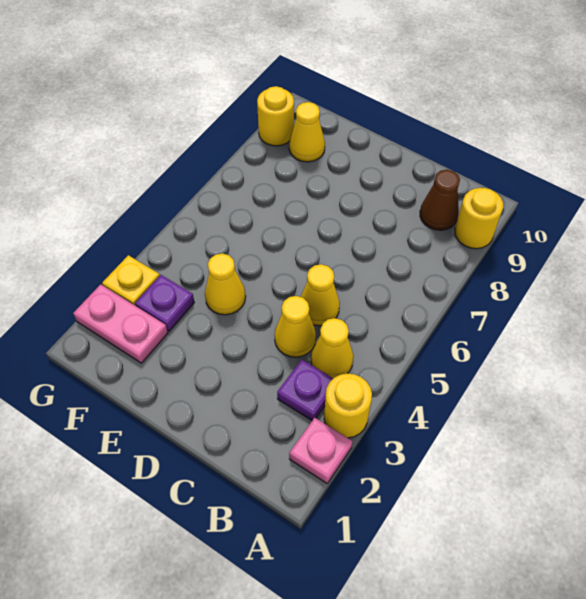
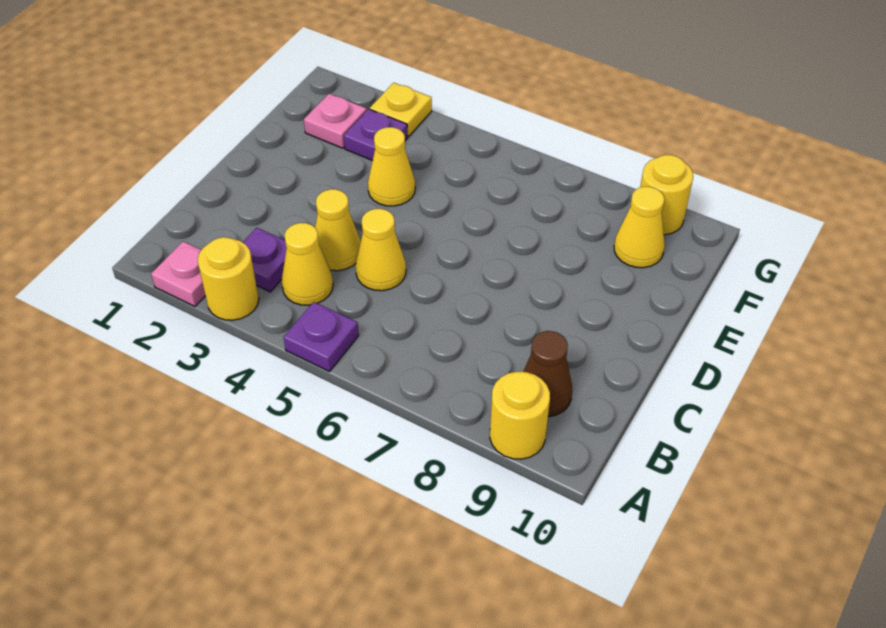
none -> purple plate A5 level 1
pink plate F2:G2 level 1 -> pink plate F2 level 1

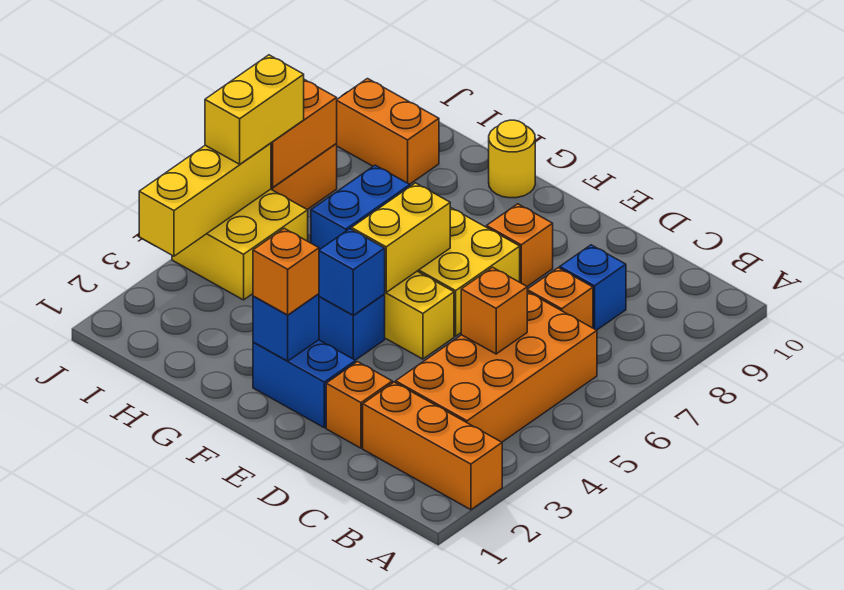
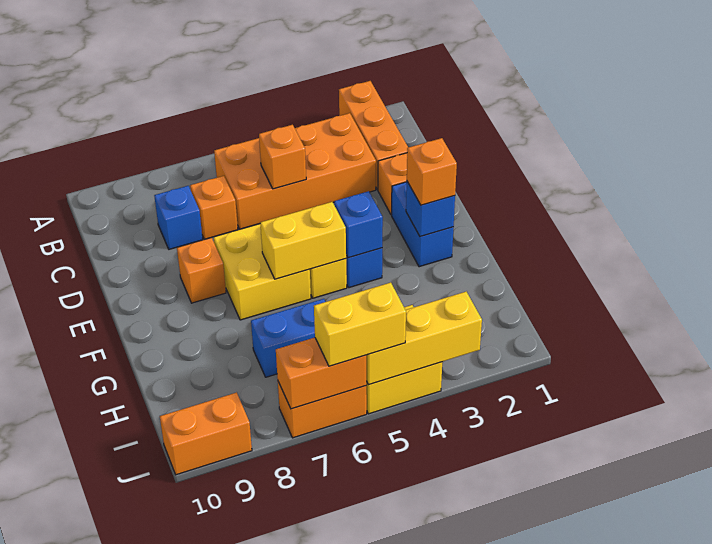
yellow round brick G10 level 1 -> none
orange brick I9:J9 level 1 -> orange brick J9:J10 level 1

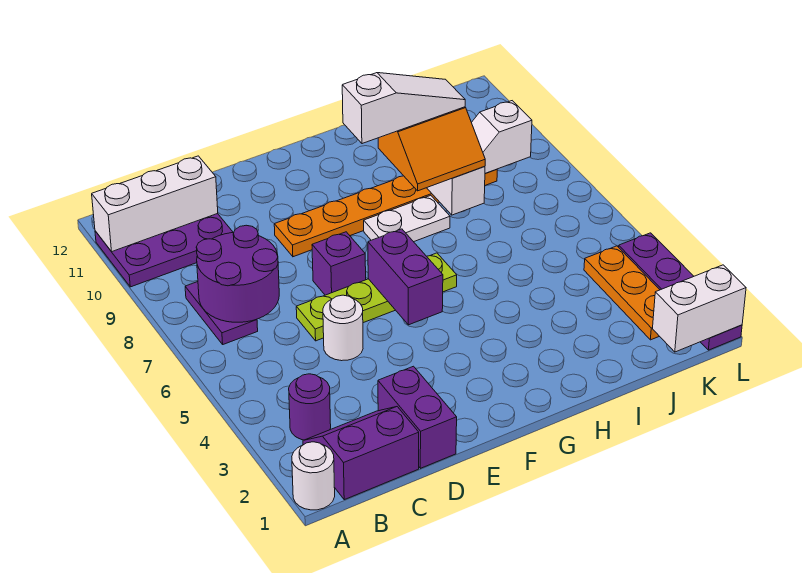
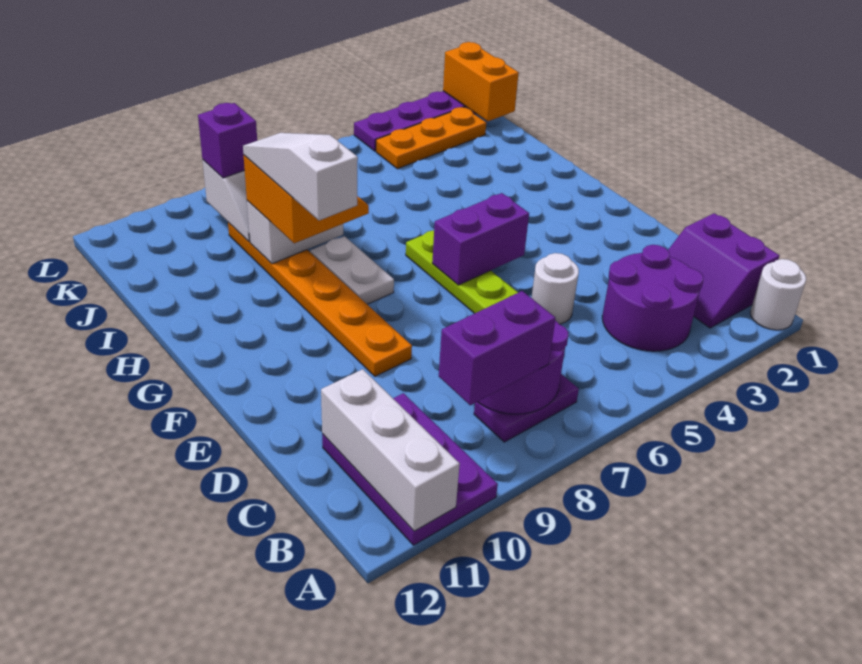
purple round brick B3 level 1 -> purple round brick B3:C4 level 1
purple brick D1:D2 level 1 -> purple brick B8:B9 level 3
purple brick E7 level 1 -> purple brick K9 level 3
white brick K1:L1 level 2 -> orange brick K1:L1 level 2

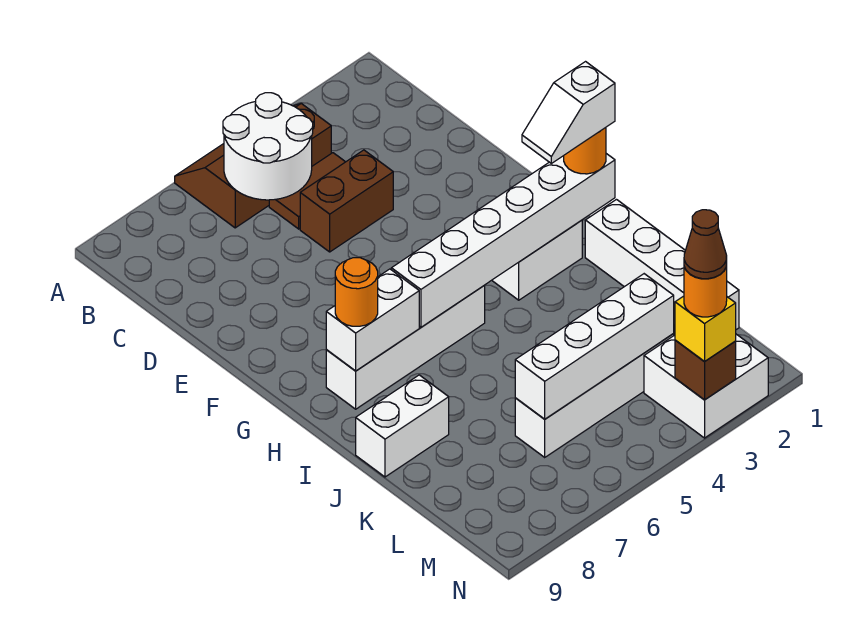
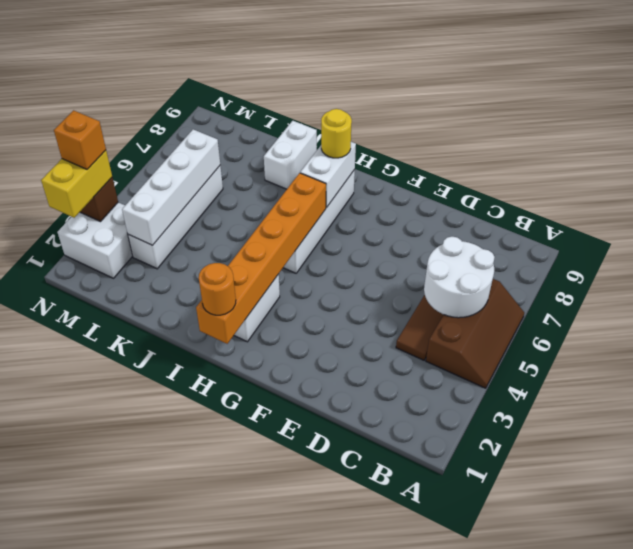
brown brick D4:D5 level 1 -> none
white brick H1:H6 level 2 -> orange brick H1:H6 level 2
white slope H1:H2 level 4 top 1 -> none
orange round brick H8 level 3 -> yellow round brick H8 level 3
white brick I1:L1 level 1 -> none
yellow brick N3 level 3 -> yellow brick N2:N3 level 3
orange round brick N3 level 4 -> orange brick N3 level 4
brown cone N3 level 5 -> none

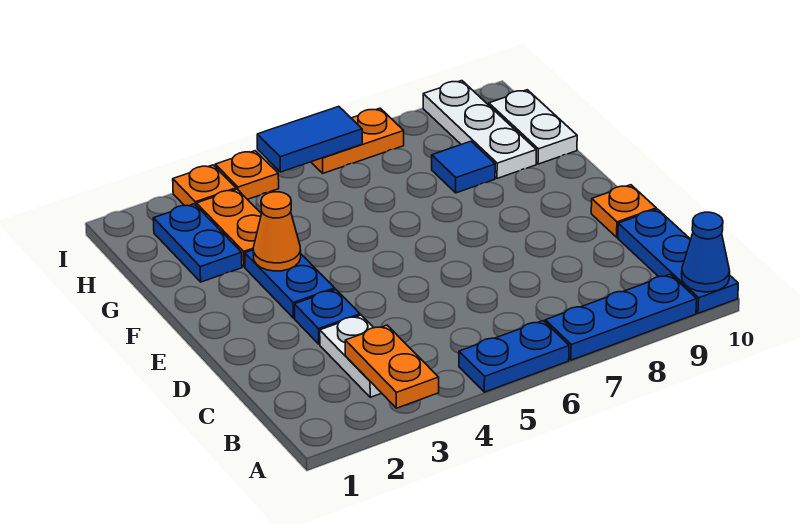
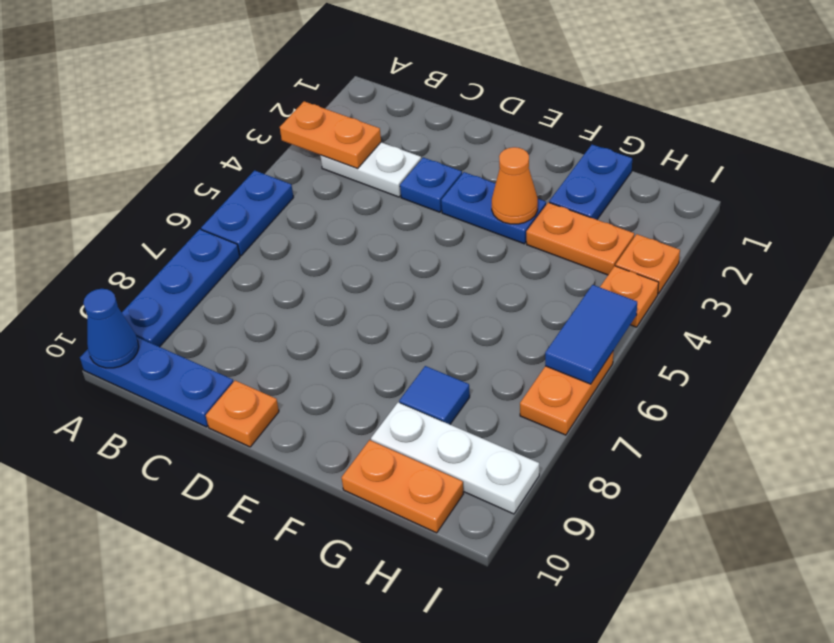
blue plate G2:H2 level 1 -> blue plate G1:G2 level 1
white plate G10:H10 level 1 -> orange plate G10:H10 level 1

*WHAT IS EXPECTED*:
Pick out and copy the lines of the entries that hold the string "brown".

*RESULT FOR THIS TASK*:
brown brick D4:D5 level 1 -> none
brown cone N3 level 5 -> none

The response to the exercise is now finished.